Filter out all lines without the word "present" from the data below, please, and copy the rest.

Before-and-after object lists:
--- --- ---
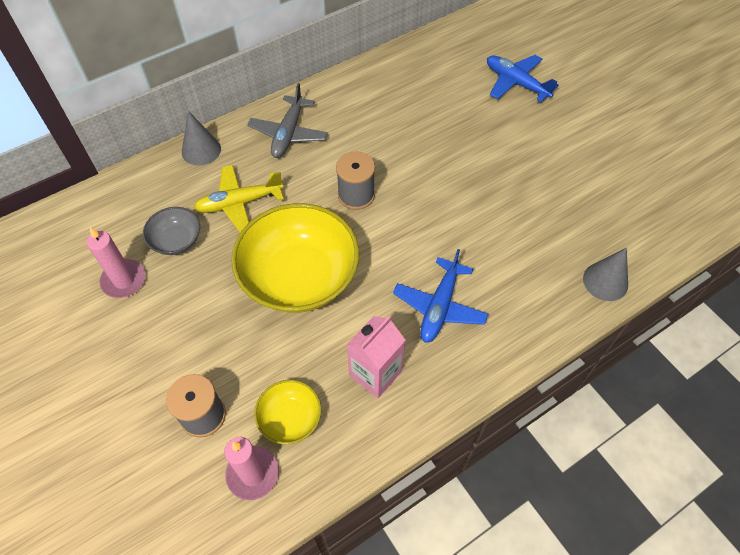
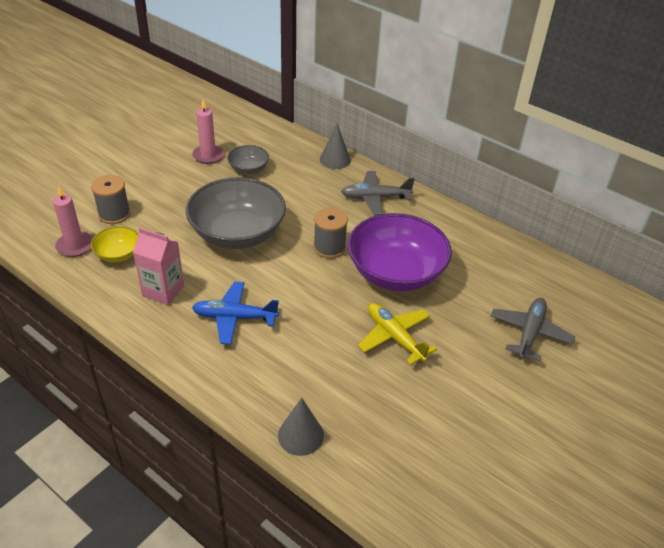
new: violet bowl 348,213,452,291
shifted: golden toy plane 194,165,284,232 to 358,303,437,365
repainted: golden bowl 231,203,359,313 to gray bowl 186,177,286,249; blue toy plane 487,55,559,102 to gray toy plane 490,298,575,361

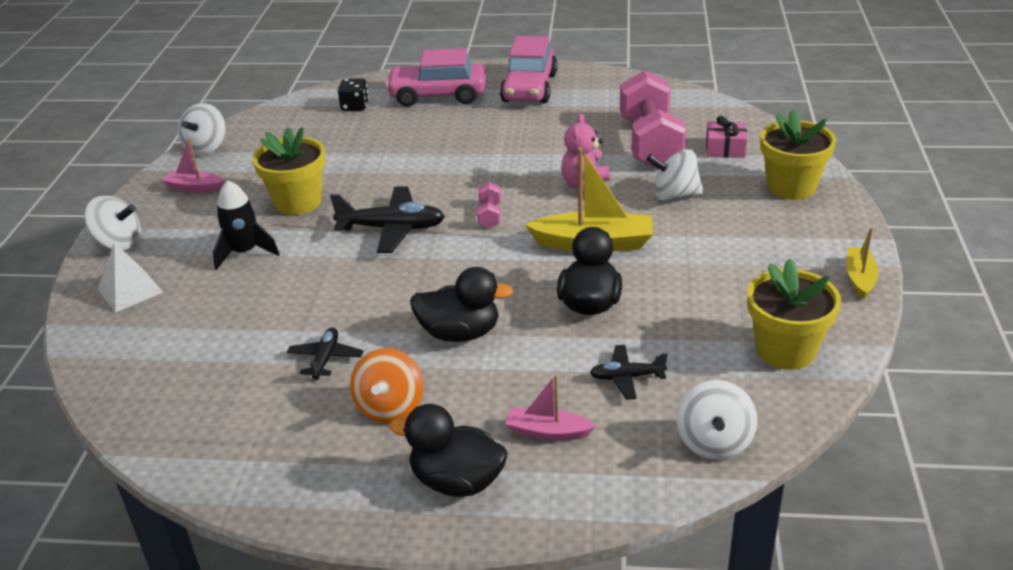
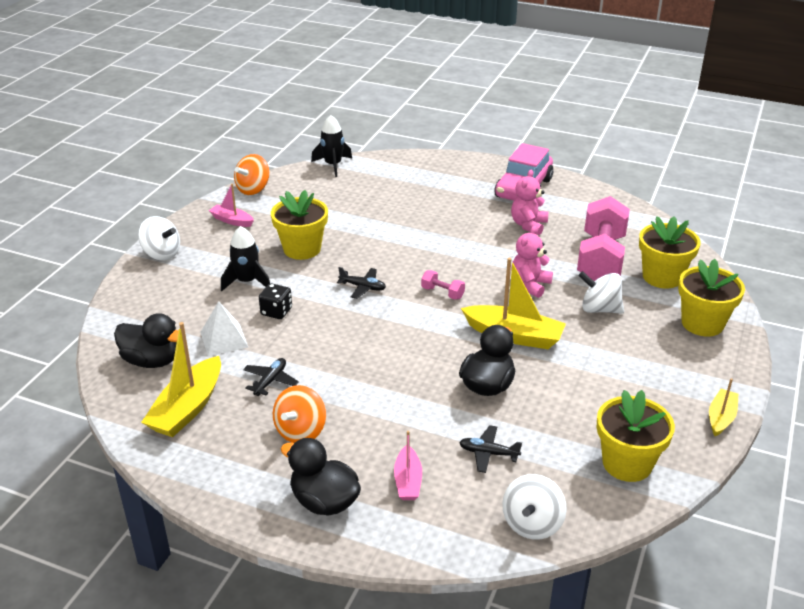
gone: rose-pink car 385,48,486,107
new: golden boat 141,322,221,437; black spaceship 311,115,352,177; rose-pink teddy 511,170,548,235
shifted: pure white pyramid 98,242,163,313 to 200,301,248,356; black die 338,78,369,111 to 259,283,292,319; black toy duck 410,267,513,342 to 114,313,179,368
swapped: rose-pink present 706,116,747,158 to golden plant pot 639,216,701,289
repainted: pure white spinning top 178,103,226,155 to orange spinning top 234,154,269,195
rotated: rose-pink free weight 477,182,501,228 = 421,270,465,300 75 degrees counterclockwise; rose-pink boat 505,374,596,441 = 394,431,422,500 120 degrees counterclockwise
scaled: black toy plane 330,187,445,253 = 337,267,386,299 x0.56

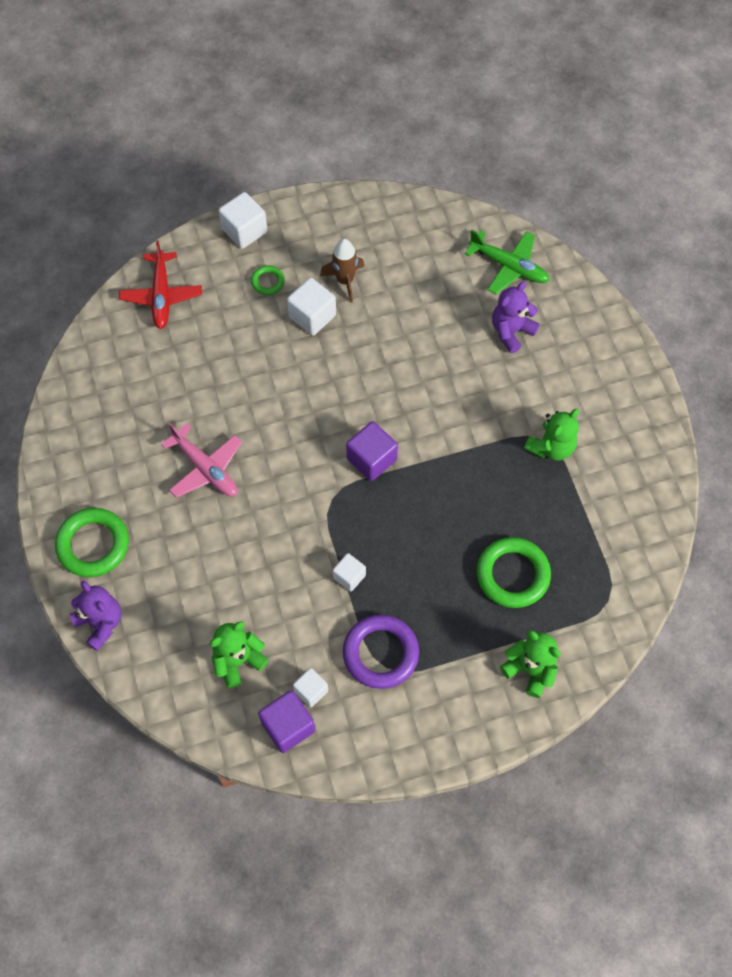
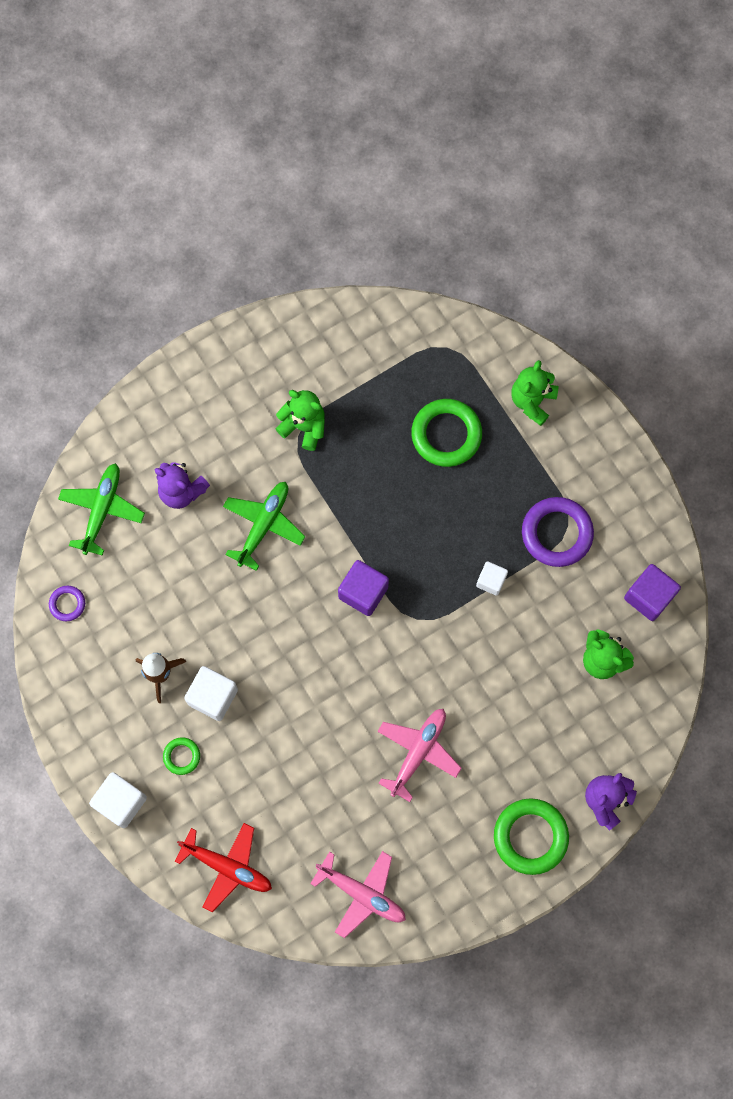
gone: pure white block 293,668,328,707
new: violet torus 49,586,85,621; emerald toy plane 223,482,306,571; rose-pink toy plane 310,851,406,938
rotated: red toy plane 119,240,202,329 = 174,823,272,913 45 degrees clockwise

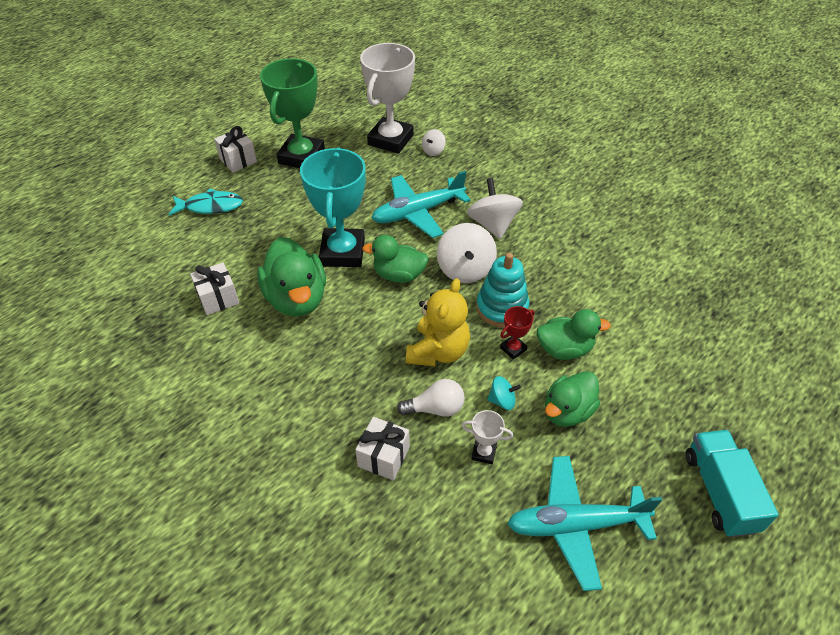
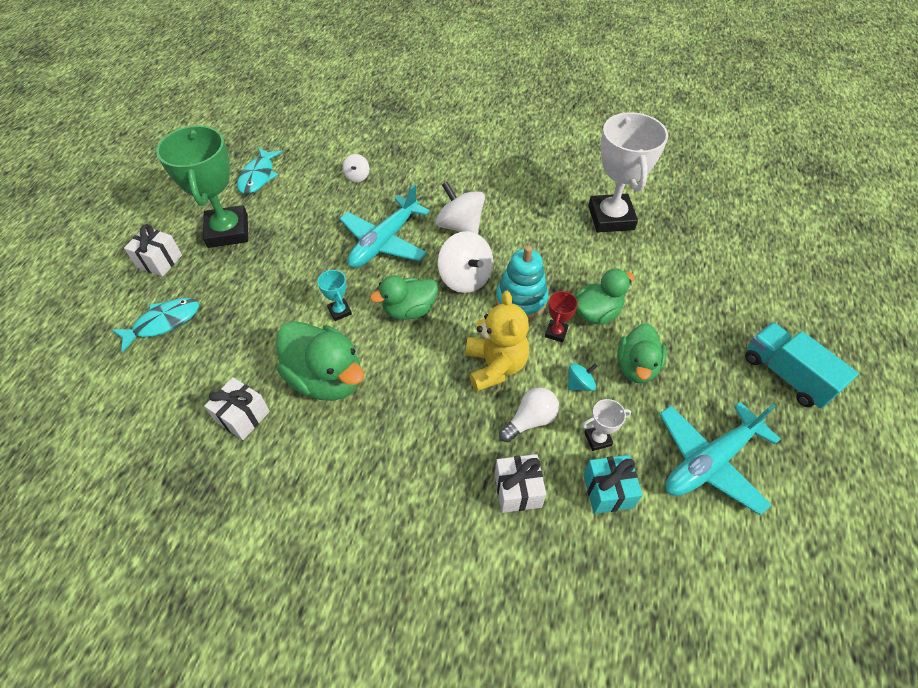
new: turquoise toy fish 237,148,283,194; turquoise present 583,455,643,514
shifted: pure white prize cup 360,43,415,154 to 588,112,668,233
scaled: turquoise prize cup 300,147,366,267 = 317,270,352,321 x0.42

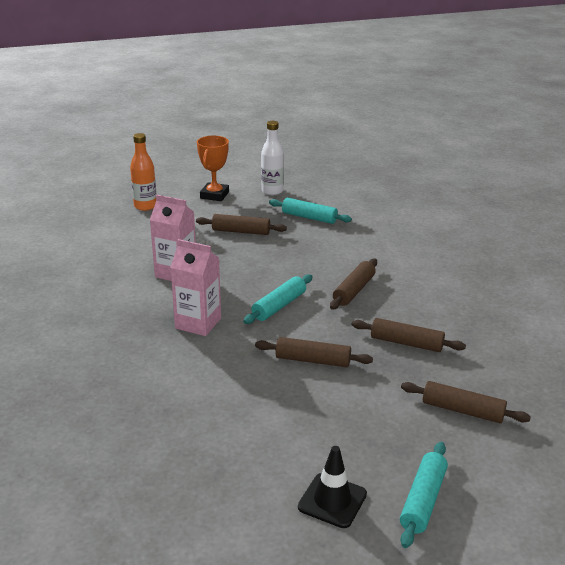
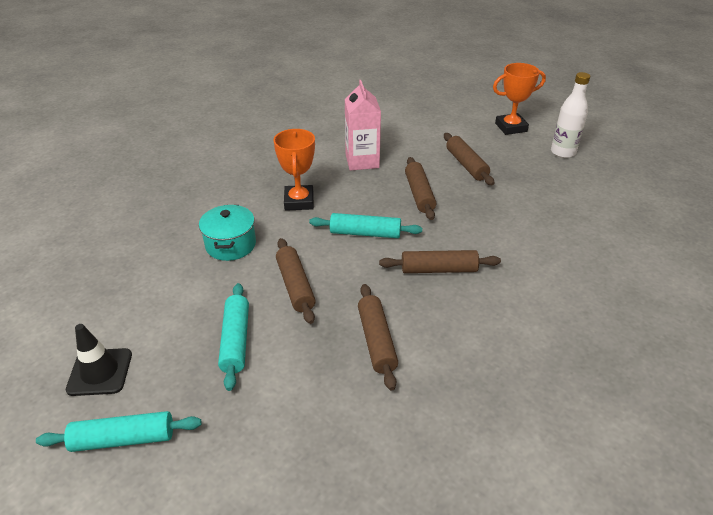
gone: orange drink bottle 130,133,157,211
new: turquoise stockpot 199,205,256,261
shifted: turquoise rolling pin 269,198,352,224 to 218,283,249,391; dark brown rolling pin 401,381,531,423 to 405,157,436,220
swapped: rose-pink juice carton 170,239,221,336 to orange prize cup 273,129,315,211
--- --- ---
**Exercise result**
swapped: rose-pink present 706,116,747,158 to golden plant pot 639,216,701,289
new: turquoise toy fish 237,148,283,194; turquoise present 583,455,643,514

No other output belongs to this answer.